Retype the entries from the line that contains "Fassie) (494, 210)" through the line that contains "Lewis) (494, 58)", both included, with every character unchanged.

_Input records_
========================================

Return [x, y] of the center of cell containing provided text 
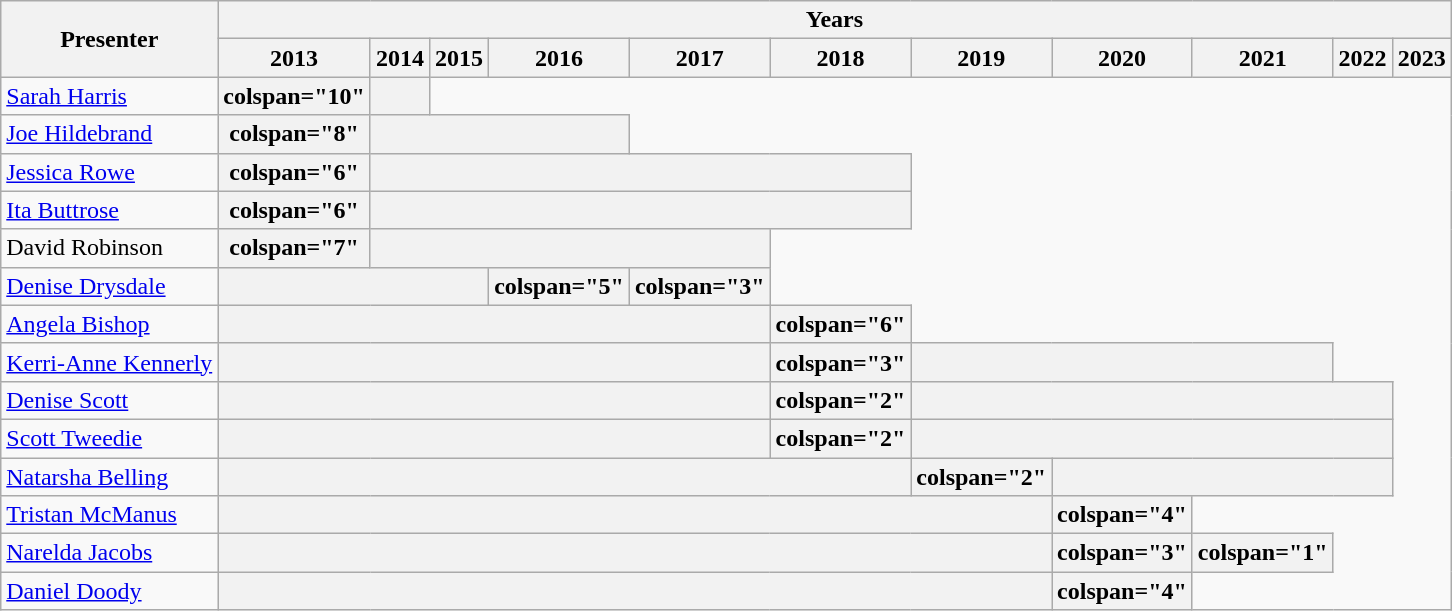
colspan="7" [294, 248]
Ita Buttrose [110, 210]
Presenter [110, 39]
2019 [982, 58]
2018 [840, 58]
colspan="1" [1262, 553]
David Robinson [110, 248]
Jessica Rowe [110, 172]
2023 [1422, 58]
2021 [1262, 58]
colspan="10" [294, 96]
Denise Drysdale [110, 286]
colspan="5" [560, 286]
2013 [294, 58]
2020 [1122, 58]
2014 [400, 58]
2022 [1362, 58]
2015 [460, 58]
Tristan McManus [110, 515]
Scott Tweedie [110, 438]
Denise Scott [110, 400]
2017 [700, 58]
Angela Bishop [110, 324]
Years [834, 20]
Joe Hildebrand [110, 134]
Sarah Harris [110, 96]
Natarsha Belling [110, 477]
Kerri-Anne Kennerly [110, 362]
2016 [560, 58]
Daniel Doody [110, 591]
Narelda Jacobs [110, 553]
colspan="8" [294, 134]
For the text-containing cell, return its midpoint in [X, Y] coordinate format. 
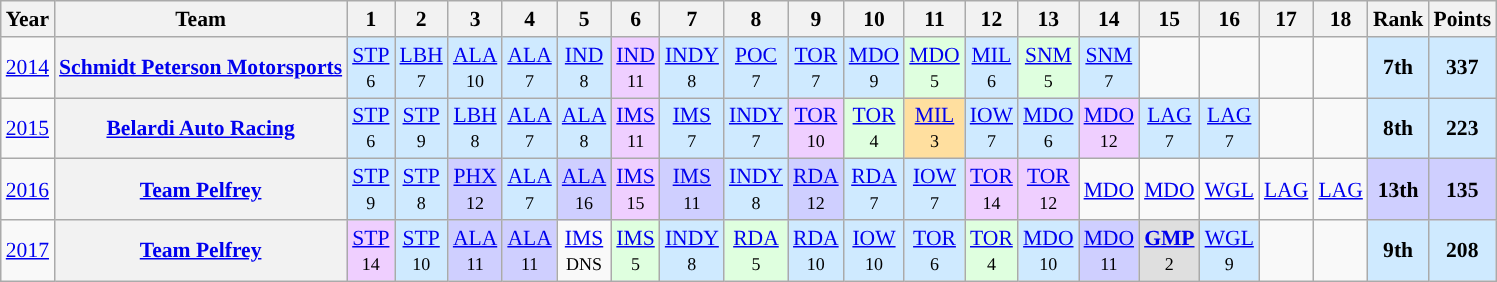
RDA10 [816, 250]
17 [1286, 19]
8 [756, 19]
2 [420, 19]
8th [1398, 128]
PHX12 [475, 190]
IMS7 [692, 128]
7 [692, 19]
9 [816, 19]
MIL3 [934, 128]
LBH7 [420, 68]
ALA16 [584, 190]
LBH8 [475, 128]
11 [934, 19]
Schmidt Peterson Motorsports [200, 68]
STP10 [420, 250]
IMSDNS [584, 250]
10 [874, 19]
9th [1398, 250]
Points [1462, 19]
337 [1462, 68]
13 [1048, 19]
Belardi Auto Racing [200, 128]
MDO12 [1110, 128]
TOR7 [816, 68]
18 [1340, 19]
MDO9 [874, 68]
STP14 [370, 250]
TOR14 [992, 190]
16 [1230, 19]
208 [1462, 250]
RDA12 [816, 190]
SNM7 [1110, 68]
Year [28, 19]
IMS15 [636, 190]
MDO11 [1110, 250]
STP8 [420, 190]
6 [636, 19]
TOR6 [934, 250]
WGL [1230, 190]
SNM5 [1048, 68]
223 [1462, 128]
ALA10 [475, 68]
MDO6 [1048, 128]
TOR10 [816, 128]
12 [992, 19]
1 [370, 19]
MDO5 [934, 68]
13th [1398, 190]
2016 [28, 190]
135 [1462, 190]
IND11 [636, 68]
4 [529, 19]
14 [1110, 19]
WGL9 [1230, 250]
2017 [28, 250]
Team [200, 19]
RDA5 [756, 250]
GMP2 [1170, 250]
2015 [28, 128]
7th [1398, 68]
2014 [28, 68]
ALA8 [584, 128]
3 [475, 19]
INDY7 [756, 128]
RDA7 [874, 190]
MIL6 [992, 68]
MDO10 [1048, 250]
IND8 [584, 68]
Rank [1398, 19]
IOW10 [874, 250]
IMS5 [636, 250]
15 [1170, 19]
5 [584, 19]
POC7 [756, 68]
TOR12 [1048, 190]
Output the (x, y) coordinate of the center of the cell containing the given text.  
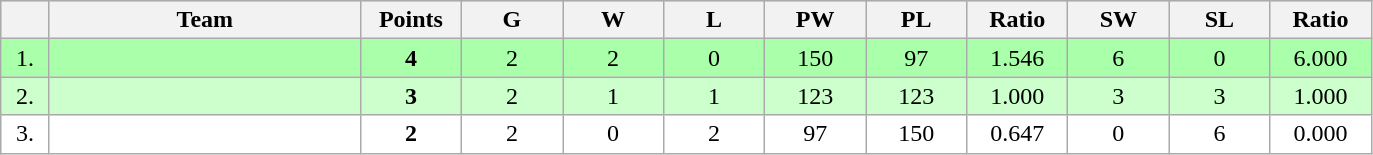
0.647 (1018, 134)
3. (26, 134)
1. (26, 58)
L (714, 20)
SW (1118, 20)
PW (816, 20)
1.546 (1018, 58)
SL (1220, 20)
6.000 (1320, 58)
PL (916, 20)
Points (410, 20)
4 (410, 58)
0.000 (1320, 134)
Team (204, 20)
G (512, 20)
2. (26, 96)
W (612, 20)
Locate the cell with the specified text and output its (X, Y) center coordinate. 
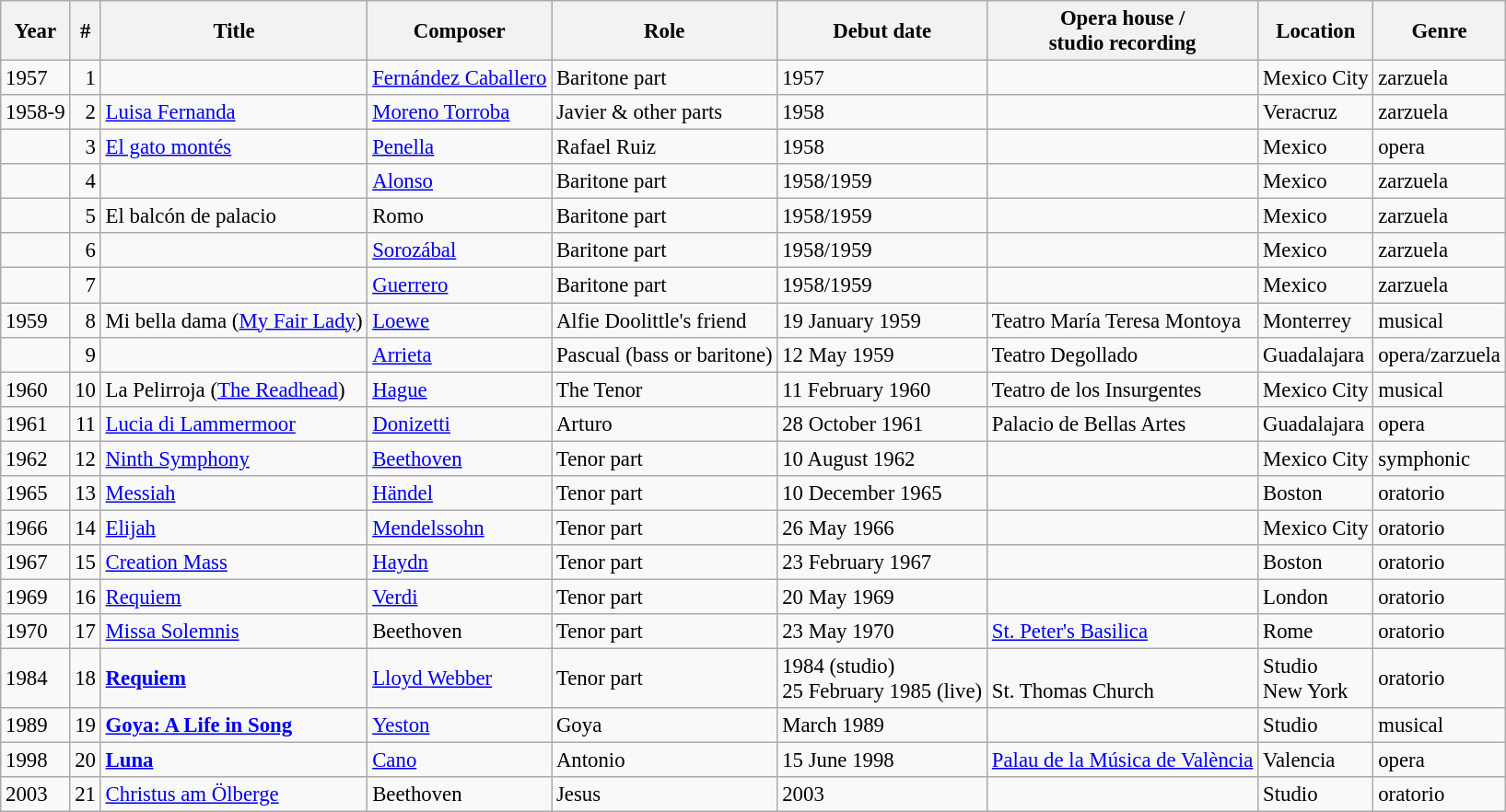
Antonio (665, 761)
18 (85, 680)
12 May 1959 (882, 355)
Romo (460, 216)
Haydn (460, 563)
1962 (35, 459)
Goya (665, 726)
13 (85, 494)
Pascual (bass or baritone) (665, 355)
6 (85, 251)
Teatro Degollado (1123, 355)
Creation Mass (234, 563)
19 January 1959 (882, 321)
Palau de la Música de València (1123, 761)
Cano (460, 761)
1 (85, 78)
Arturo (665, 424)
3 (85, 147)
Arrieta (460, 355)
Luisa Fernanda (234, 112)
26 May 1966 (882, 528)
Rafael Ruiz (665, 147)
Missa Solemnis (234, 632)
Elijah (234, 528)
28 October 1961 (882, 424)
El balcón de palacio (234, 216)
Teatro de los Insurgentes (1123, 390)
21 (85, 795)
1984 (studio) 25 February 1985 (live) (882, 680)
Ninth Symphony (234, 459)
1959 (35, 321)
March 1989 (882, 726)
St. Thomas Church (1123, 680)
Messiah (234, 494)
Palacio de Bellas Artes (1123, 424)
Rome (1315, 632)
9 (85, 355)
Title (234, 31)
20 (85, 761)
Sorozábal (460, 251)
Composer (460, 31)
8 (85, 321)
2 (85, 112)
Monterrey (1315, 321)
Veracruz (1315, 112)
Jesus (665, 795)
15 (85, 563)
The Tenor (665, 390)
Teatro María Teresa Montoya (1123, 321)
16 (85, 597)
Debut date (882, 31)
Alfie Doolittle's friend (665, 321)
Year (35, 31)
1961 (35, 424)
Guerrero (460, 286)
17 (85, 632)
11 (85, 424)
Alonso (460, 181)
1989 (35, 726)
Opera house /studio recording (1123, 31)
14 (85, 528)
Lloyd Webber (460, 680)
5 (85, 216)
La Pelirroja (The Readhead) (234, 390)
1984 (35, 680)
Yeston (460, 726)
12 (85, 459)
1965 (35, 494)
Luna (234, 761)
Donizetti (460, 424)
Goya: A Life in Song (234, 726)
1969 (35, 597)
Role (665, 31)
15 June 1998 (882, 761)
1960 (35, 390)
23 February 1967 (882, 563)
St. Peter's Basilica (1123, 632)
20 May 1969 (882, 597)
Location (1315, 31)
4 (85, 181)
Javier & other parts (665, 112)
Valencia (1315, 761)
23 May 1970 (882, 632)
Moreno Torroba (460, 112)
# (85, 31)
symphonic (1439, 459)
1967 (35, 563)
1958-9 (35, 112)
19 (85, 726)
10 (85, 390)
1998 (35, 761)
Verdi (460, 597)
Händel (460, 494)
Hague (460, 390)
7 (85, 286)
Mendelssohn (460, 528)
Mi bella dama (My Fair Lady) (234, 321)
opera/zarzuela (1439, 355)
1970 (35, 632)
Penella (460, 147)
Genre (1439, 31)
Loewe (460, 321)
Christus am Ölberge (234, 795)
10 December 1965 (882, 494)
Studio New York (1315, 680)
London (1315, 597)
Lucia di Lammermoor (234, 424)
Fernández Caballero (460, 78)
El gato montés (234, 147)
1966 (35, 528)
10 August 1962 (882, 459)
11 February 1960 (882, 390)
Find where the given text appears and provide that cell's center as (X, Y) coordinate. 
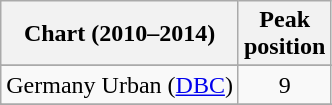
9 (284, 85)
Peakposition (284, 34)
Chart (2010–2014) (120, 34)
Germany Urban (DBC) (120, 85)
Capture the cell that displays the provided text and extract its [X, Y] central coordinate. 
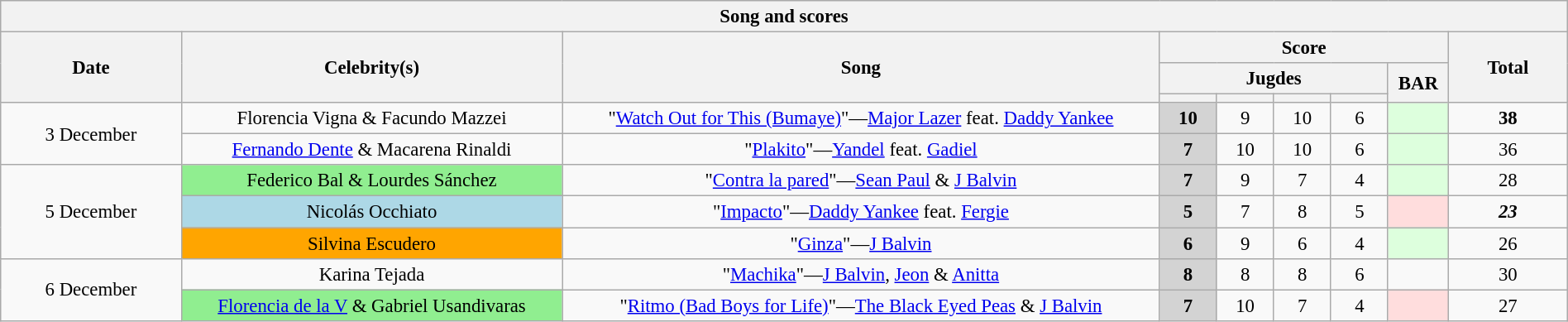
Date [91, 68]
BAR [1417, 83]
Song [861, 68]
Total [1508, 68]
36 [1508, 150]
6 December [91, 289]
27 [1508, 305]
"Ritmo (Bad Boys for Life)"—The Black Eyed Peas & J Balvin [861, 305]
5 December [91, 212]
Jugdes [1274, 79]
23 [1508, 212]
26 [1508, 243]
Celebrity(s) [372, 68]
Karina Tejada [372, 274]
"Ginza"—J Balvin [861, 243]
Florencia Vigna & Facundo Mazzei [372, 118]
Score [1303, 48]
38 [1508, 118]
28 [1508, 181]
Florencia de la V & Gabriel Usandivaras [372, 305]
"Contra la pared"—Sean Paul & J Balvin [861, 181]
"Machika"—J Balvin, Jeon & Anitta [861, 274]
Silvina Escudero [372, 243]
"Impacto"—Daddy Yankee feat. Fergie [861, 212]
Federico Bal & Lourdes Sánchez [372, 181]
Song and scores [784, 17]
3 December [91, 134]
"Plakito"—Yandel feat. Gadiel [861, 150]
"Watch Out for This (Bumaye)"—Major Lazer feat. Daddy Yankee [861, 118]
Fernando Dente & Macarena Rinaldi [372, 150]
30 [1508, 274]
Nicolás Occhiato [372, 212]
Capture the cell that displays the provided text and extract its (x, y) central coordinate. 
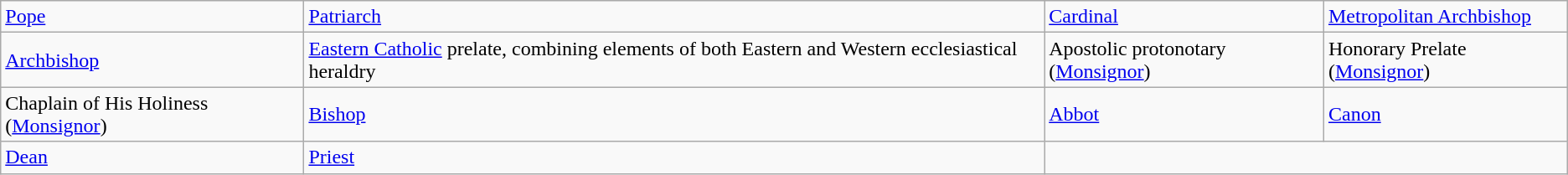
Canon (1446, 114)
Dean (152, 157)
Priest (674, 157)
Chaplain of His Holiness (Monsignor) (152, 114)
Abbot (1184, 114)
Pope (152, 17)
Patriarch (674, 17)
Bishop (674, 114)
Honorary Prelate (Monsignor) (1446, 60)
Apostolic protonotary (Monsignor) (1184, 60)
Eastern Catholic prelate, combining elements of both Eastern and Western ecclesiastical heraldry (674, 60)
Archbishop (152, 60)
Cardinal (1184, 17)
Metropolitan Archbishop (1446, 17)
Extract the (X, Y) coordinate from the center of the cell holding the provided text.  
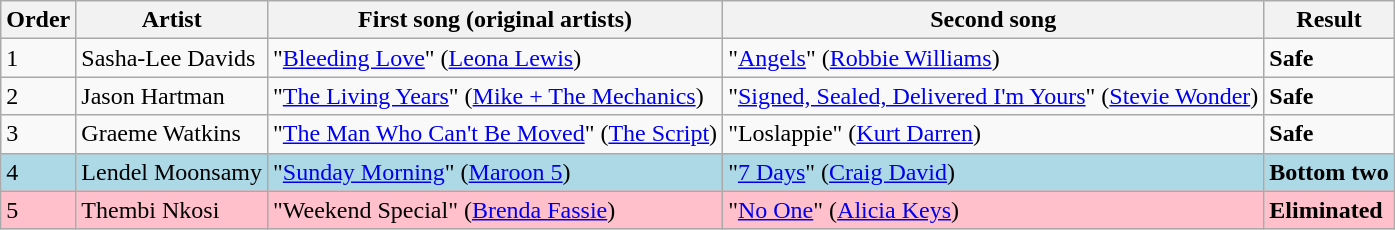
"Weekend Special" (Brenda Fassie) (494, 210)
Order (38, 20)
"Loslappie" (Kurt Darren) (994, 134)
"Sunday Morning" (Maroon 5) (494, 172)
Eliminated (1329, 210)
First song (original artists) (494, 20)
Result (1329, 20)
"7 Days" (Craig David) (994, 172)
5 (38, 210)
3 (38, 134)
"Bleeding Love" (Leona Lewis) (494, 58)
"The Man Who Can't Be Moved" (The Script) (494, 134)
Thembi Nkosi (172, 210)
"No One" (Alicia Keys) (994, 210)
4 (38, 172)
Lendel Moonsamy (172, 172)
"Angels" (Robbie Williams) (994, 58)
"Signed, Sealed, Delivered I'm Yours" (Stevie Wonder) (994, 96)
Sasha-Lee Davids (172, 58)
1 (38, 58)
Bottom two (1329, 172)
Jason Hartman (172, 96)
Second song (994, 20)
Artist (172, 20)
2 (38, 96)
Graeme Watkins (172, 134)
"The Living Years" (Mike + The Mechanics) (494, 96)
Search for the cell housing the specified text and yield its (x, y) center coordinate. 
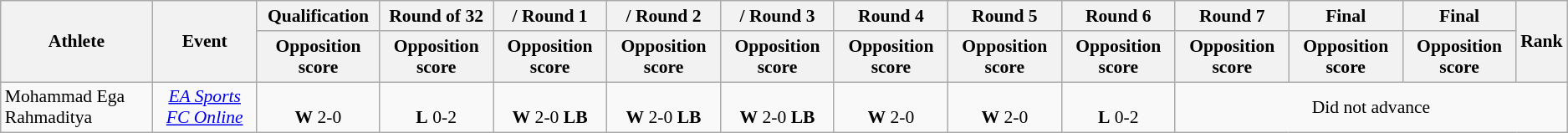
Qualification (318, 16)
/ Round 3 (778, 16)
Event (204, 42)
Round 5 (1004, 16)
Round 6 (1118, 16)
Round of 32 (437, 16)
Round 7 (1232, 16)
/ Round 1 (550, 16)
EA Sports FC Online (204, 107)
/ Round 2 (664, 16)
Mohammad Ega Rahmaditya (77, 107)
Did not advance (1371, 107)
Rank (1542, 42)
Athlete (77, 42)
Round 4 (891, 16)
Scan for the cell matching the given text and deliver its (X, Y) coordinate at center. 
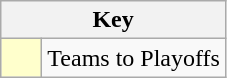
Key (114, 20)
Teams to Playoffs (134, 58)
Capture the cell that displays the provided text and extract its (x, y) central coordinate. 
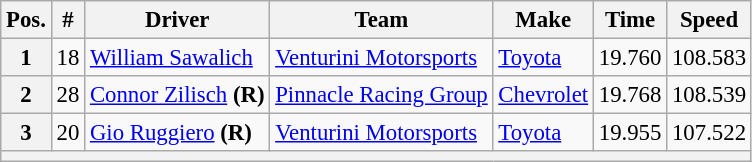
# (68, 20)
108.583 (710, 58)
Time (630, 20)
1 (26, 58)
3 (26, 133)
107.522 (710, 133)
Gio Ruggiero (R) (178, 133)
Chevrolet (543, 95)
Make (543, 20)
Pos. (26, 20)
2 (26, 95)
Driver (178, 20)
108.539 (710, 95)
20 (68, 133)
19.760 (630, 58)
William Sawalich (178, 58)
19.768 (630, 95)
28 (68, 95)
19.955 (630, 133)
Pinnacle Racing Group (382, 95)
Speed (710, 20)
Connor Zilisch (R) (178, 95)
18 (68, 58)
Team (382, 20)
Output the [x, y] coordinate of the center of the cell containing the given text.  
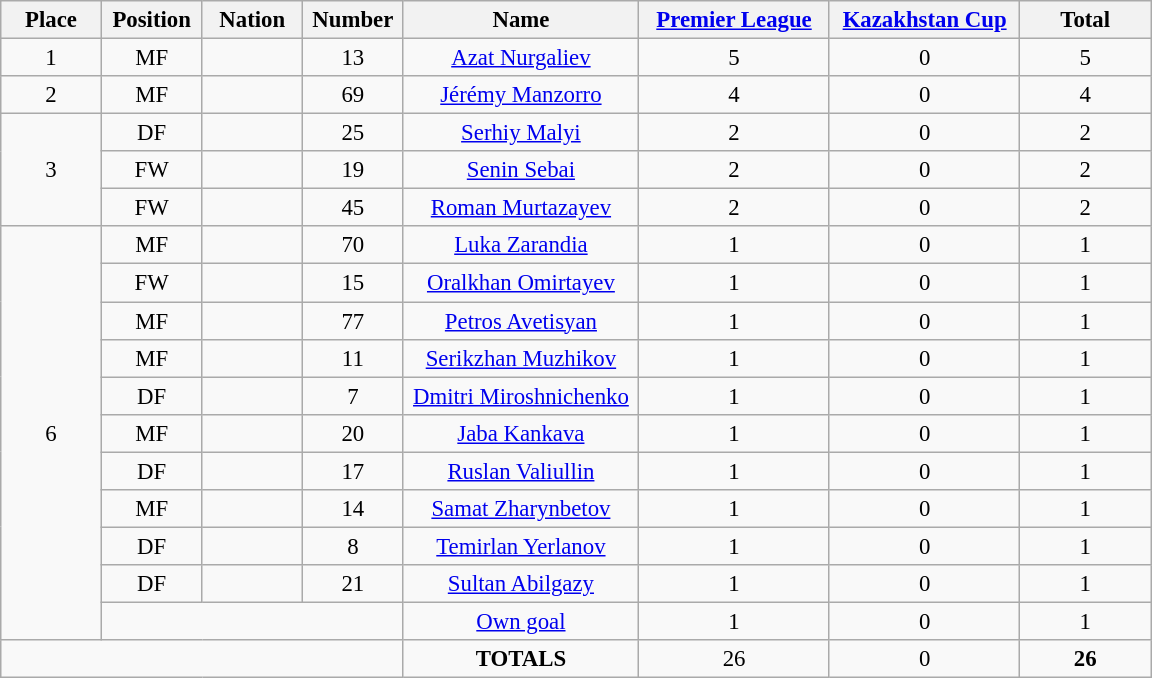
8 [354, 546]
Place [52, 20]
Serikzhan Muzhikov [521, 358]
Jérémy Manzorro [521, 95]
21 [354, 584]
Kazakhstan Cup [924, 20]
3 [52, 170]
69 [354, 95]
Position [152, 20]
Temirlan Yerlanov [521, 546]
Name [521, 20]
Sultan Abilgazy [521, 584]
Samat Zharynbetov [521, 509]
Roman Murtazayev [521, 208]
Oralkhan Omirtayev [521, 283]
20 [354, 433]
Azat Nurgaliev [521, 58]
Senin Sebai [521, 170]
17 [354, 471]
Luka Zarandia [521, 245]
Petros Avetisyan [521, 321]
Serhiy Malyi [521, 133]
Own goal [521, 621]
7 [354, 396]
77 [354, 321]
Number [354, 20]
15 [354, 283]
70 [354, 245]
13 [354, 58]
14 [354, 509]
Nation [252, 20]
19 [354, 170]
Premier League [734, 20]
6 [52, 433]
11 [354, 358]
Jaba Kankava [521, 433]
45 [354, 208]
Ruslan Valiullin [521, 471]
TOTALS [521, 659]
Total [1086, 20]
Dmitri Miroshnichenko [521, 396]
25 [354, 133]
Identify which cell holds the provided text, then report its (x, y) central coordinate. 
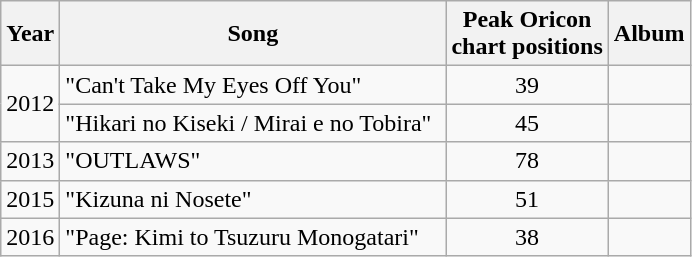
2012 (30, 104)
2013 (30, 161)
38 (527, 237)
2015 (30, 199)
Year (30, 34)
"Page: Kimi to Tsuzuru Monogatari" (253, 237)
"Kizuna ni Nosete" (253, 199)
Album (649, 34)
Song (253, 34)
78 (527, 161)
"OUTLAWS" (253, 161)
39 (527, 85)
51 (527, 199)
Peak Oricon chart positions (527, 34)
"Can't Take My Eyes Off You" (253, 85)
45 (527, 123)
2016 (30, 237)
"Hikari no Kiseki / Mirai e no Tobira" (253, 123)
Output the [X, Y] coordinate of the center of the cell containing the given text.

========================================

_Problem solution_
"Weekend Special" (Brenda Fassie) (494, 210)
Order (38, 20)
"Loslappie" (Kurt Darren) (994, 134)
"Sunday Morning" (Maroon 5) (494, 172)
Eliminated (1329, 210)
First song (original artists) (494, 20)
Result (1329, 20)
"7 Days" (Craig David) (994, 172)
5 (38, 210)
3 (38, 134)
"Bleeding Love" (Leona Lewis) (494, 58)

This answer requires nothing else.